# [PROBLEM TO WORK ON]
Reproduce only the lines from the one containing "C4: 68nF (GND, VIN) -> 68nF (+9V, GND)" through the end of the data, exactly as they stand.

·····

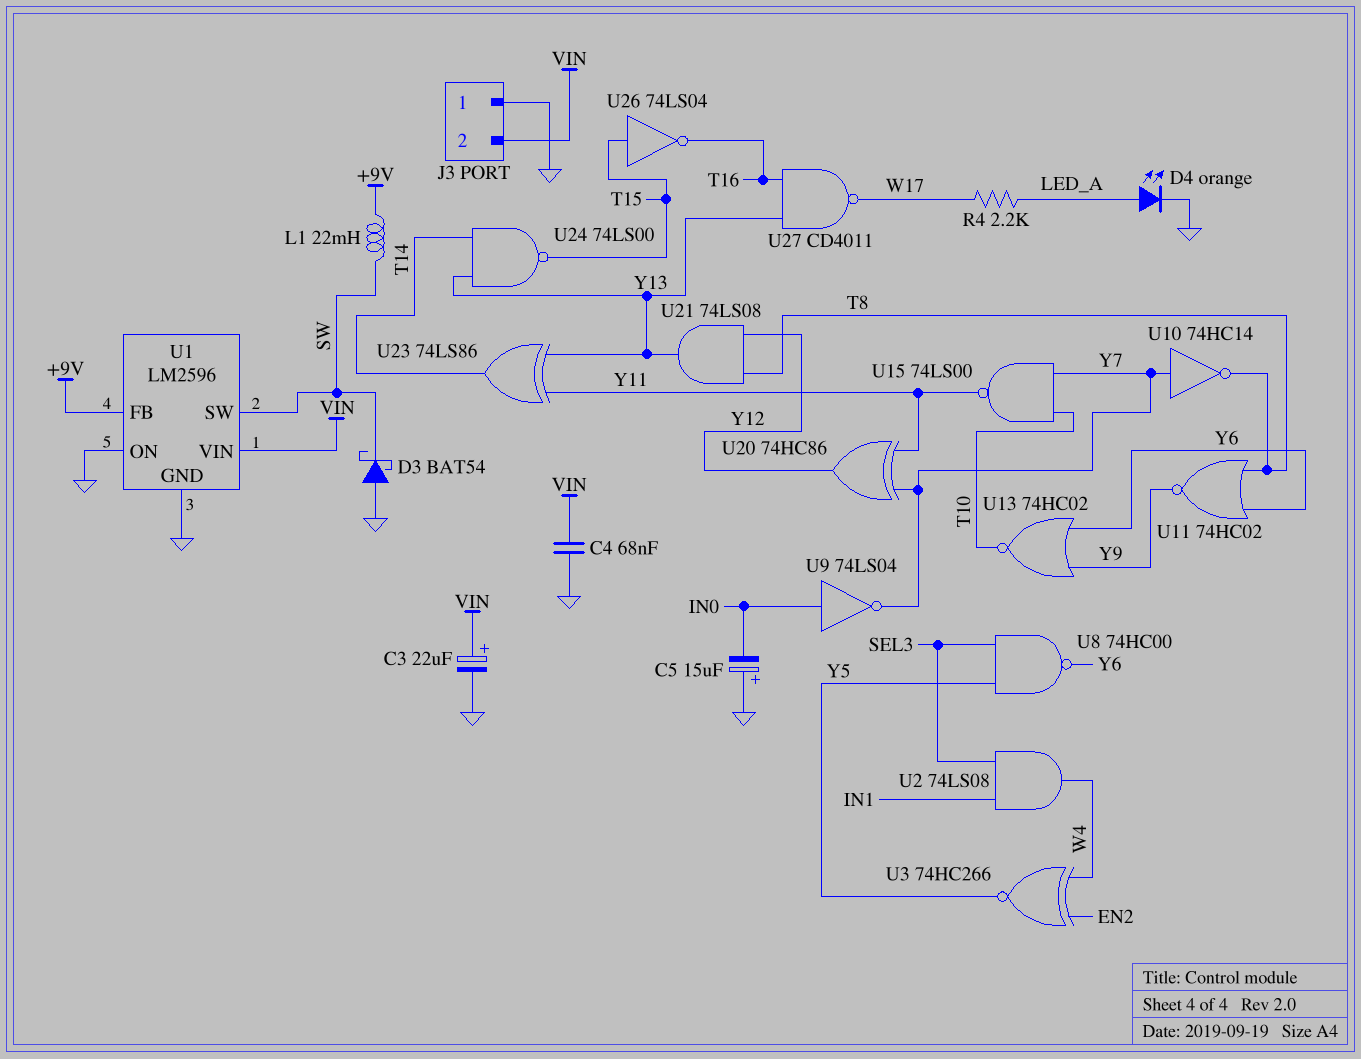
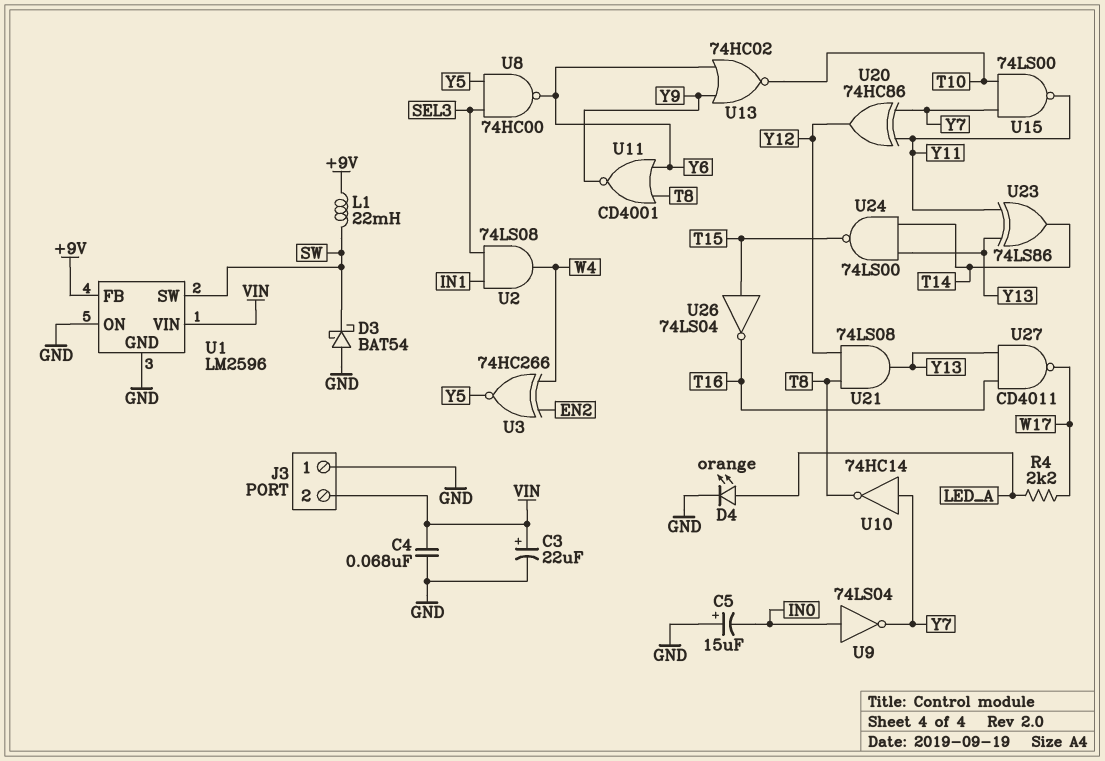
U11: NOR 74HC02 (in T8, in Y6, out Y9) -> NOR CD4001 (in T8, in Y6, out Y9)

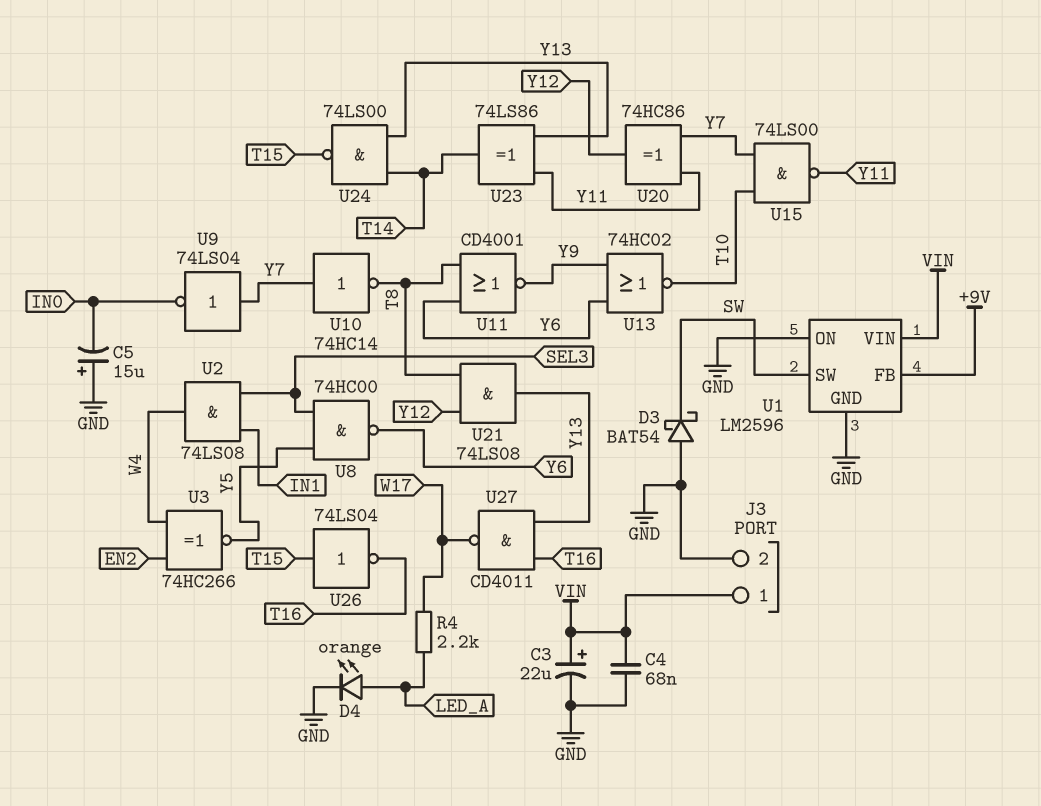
J3 pin 1: GND -> VIN
J3 pin 2: VIN -> GND
L1: 22mH (+9V, SW) -> none
U9: NOT 74LS04 (in IN0, out Y7) -> NOT 74LS04 (in Y7, out IN0)

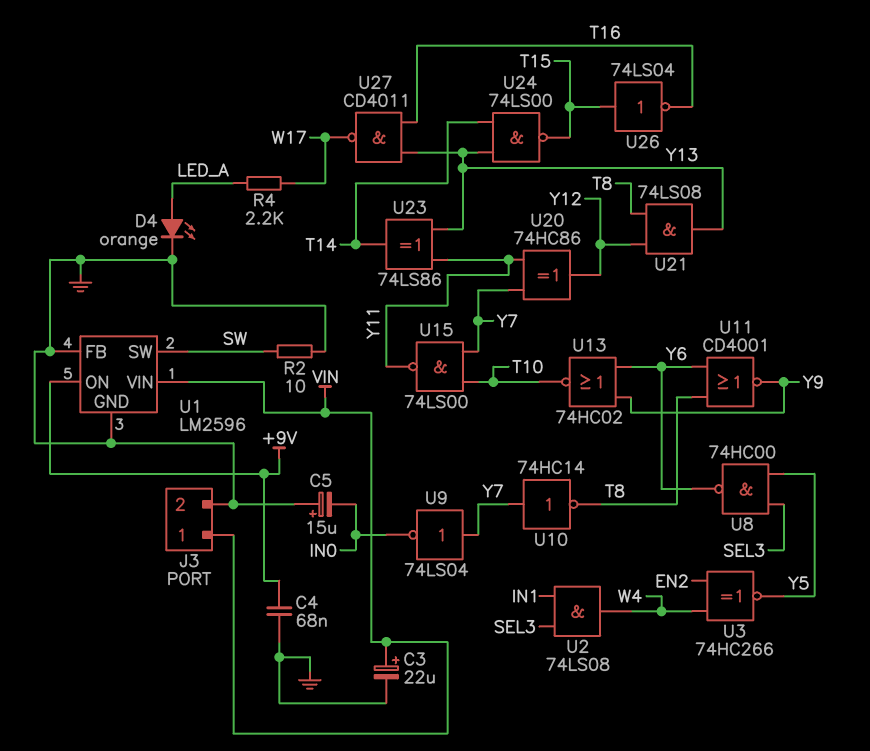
C4: 68nF (GND, VIN) -> 68nF (+9V, GND)
D3: schottky BAT54 (A GND, K SW) -> none
R2: none -> 10 (GND, SW)
U1 pin FB: +9V -> GND
U1 pin ON: GND -> +9V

·····

# [OUTPUT FOR THIS EXERCISE]
C4: 68nF (GND, VIN) -> 68nF (+9V, GND)
D3: schottky BAT54 (A GND, K SW) -> none
R2: none -> 10 (GND, SW)
U1 pin FB: +9V -> GND
U1 pin ON: GND -> +9V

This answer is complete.